### TASK OBJECTIVE:
Every word of the data must be reproduced in your reply exactly.

### RECORDED DATA:
+++++
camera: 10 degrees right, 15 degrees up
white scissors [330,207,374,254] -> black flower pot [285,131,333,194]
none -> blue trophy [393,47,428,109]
+++++
### WRITTEN ANSWER:
camera: 10 degrees right, 15 degrees up
white scissors [330,207,374,254] -> black flower pot [285,131,333,194]
none -> blue trophy [393,47,428,109]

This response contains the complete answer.